**TASK STATEMENT:**
Where a line below includes the word "turquoise", copy that line.

=== DATA FOR THE TASK ===

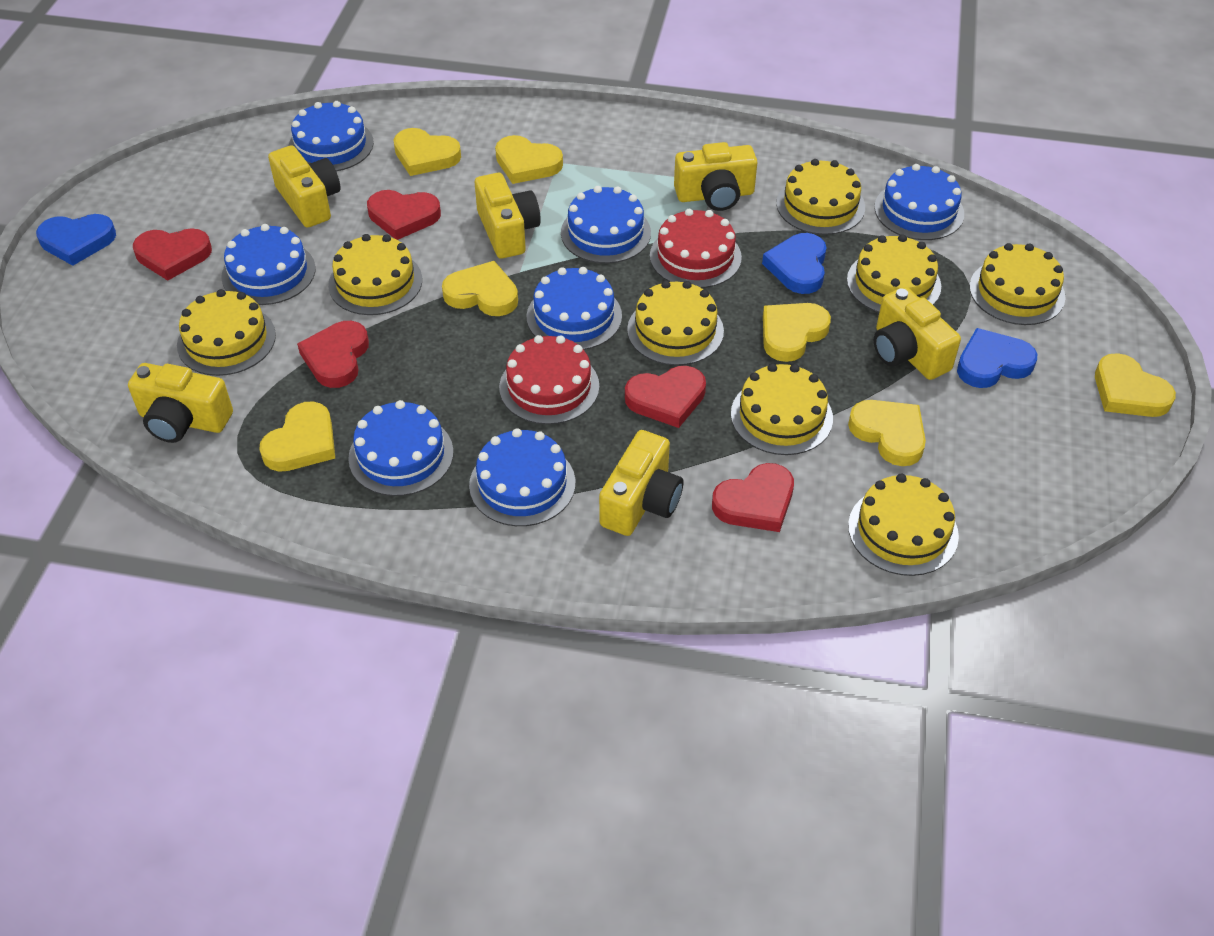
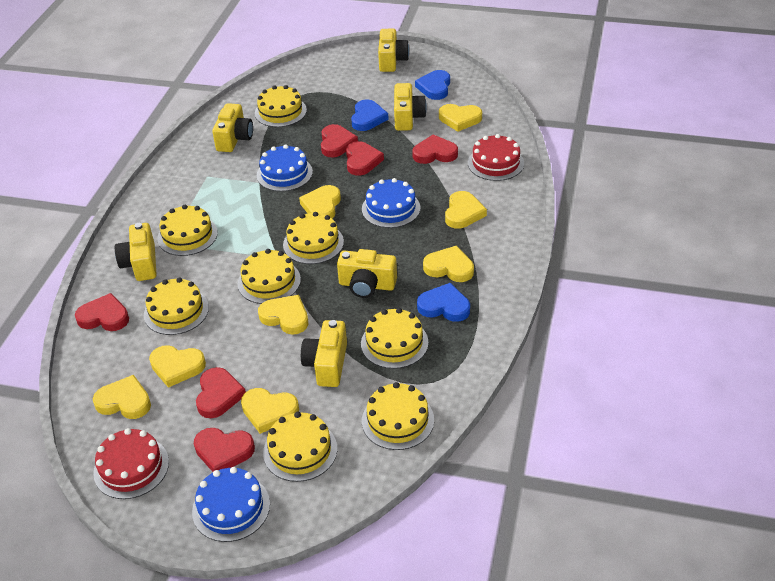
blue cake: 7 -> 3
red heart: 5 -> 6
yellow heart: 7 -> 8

===
=== DATA FOR THE TASK ===

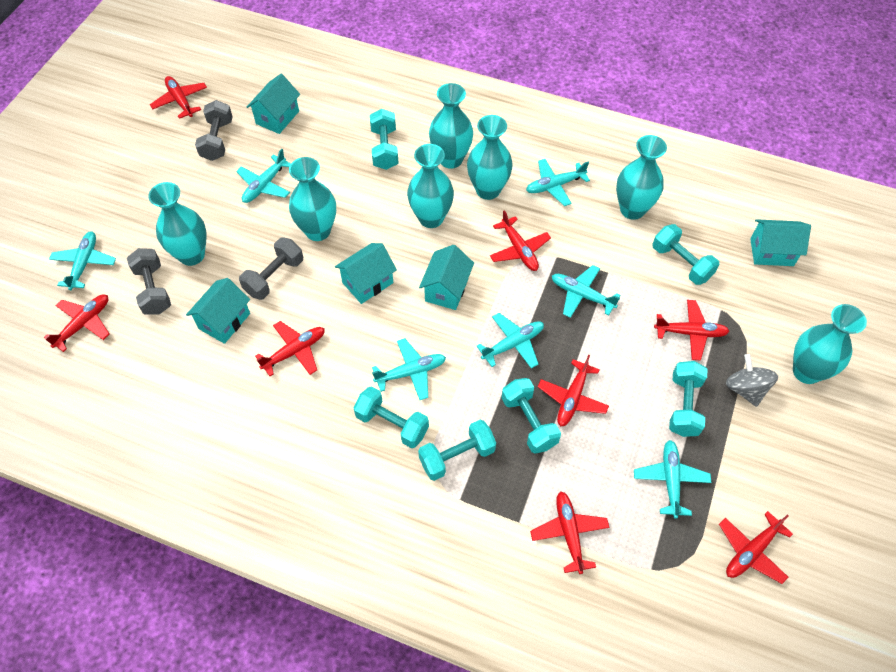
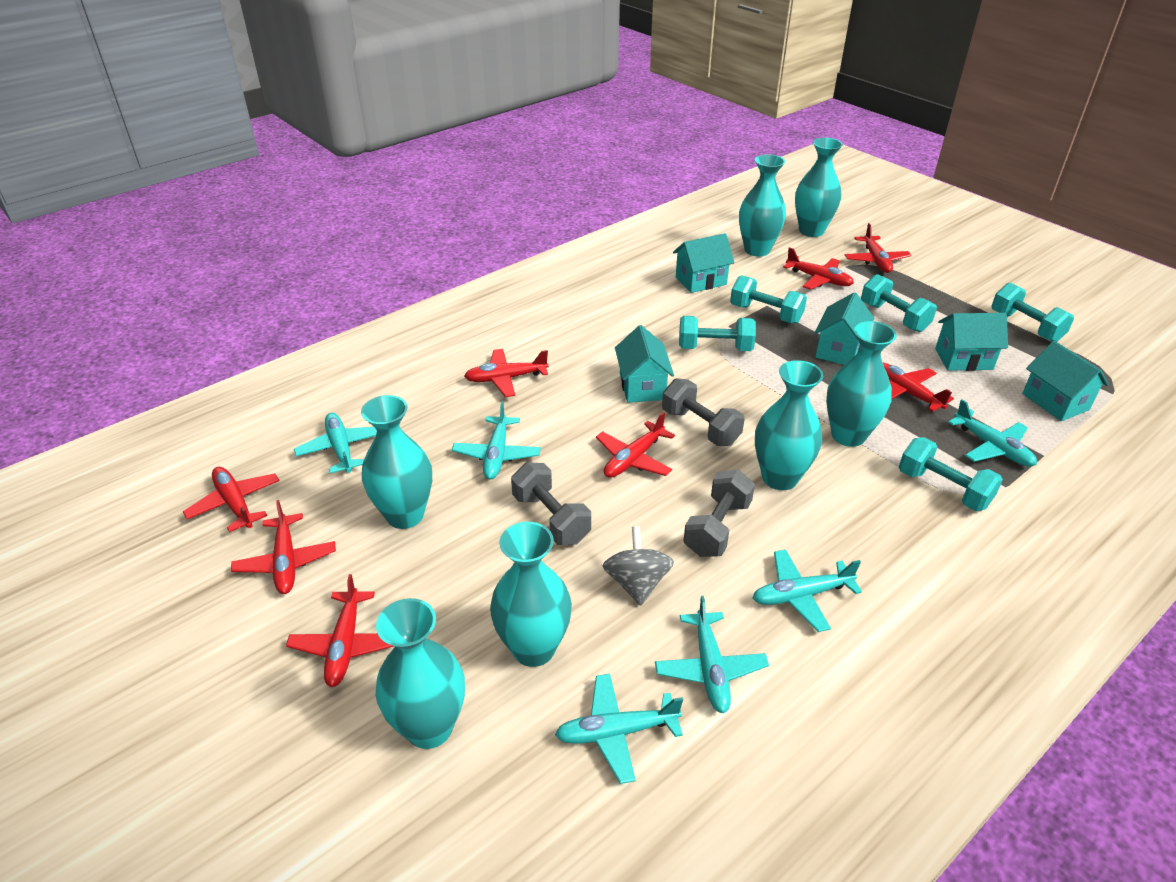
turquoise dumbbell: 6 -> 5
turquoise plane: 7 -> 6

===

**SOLUTION:**
turquoise dumbbell: 6 -> 5
turquoise plane: 7 -> 6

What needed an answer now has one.